_What to produce_
Exactly as written, give again the line with "shelving: (956, 1021) -> (667, 558), removed" and all subsequent lines through the end of the records.
------------------------
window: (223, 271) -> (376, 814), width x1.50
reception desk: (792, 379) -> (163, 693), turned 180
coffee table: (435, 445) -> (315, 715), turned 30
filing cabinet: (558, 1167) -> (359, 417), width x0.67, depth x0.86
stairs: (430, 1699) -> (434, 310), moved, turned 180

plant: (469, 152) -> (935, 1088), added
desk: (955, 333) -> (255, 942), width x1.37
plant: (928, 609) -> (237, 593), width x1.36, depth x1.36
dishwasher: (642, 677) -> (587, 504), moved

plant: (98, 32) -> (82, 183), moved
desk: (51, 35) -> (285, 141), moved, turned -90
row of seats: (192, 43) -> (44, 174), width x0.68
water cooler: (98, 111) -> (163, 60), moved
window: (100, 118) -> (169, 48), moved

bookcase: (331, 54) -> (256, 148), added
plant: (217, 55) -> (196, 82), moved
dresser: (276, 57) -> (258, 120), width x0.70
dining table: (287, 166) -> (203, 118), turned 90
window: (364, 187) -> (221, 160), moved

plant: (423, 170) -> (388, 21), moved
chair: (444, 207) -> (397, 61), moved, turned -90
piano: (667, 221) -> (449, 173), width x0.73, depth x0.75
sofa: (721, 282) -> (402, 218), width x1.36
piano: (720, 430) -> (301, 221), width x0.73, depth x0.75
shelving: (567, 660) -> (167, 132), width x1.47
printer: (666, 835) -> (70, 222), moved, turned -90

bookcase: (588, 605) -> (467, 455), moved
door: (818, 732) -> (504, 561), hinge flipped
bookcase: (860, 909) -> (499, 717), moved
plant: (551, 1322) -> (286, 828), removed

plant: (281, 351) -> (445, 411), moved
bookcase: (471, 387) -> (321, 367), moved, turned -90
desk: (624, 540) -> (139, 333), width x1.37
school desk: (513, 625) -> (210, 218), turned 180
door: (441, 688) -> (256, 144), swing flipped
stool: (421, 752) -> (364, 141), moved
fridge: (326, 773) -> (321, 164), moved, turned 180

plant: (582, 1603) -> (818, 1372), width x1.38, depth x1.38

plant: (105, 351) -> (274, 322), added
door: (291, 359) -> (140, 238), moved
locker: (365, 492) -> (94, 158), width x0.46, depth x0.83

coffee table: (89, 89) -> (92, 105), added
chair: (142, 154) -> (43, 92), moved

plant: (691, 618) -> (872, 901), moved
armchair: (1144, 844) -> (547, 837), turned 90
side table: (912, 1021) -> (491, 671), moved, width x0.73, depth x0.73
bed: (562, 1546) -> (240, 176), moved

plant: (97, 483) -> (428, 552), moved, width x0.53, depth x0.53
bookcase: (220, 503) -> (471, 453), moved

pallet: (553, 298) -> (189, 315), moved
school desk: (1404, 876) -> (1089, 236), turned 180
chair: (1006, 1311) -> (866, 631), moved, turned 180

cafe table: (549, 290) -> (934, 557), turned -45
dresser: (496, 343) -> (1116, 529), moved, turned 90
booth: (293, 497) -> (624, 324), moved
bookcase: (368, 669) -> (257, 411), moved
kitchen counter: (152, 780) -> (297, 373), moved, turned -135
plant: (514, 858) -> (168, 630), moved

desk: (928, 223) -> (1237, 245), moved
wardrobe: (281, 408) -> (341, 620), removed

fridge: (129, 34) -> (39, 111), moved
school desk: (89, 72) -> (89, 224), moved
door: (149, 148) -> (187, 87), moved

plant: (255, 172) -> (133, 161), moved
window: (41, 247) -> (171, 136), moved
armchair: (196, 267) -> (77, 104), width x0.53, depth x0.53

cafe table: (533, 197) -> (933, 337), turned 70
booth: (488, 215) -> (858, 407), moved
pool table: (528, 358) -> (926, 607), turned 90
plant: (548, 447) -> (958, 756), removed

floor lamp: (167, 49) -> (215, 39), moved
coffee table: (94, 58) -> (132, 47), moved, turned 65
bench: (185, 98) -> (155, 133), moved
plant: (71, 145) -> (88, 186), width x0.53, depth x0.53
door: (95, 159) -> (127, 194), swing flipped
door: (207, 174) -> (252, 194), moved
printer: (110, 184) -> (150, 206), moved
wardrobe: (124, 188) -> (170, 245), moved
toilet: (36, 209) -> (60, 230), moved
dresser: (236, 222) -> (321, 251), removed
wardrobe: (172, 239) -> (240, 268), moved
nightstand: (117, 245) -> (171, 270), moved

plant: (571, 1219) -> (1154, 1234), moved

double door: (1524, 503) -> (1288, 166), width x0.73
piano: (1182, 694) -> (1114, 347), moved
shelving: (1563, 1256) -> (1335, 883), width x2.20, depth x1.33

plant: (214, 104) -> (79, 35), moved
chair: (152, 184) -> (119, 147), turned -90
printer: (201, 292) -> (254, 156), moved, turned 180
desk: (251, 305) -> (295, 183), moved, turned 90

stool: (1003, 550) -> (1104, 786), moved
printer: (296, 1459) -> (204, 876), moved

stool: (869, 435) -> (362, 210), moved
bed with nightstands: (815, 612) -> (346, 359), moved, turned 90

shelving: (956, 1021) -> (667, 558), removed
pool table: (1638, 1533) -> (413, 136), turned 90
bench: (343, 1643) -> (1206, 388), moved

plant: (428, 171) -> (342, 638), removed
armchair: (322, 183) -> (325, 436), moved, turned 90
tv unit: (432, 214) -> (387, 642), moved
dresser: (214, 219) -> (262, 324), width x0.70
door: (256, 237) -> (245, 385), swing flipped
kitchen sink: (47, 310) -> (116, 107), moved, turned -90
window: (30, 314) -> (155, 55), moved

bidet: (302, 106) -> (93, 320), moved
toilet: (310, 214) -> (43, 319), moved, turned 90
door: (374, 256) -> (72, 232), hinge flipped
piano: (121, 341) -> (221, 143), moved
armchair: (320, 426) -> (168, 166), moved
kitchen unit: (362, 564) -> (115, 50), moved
------------------------
_Result below_
shelving: (956, 1021) -> (667, 558), removed
pool table: (1638, 1533) -> (413, 136), turned 90
bench: (343, 1643) -> (1206, 388), moved

plant: (428, 171) -> (342, 638), removed
armchair: (322, 183) -> (325, 436), moved, turned 90
tv unit: (432, 214) -> (387, 642), moved
dresser: (214, 219) -> (262, 324), width x0.70
door: (256, 237) -> (245, 385), swing flipped
kitchen sink: (47, 310) -> (116, 107), moved, turned -90
window: (30, 314) -> (155, 55), moved

bidet: (302, 106) -> (93, 320), moved
toilet: (310, 214) -> (43, 319), moved, turned 90
door: (374, 256) -> (72, 232), hinge flipped
piano: (121, 341) -> (221, 143), moved
armchair: (320, 426) -> (168, 166), moved
kitchen unit: (362, 564) -> (115, 50), moved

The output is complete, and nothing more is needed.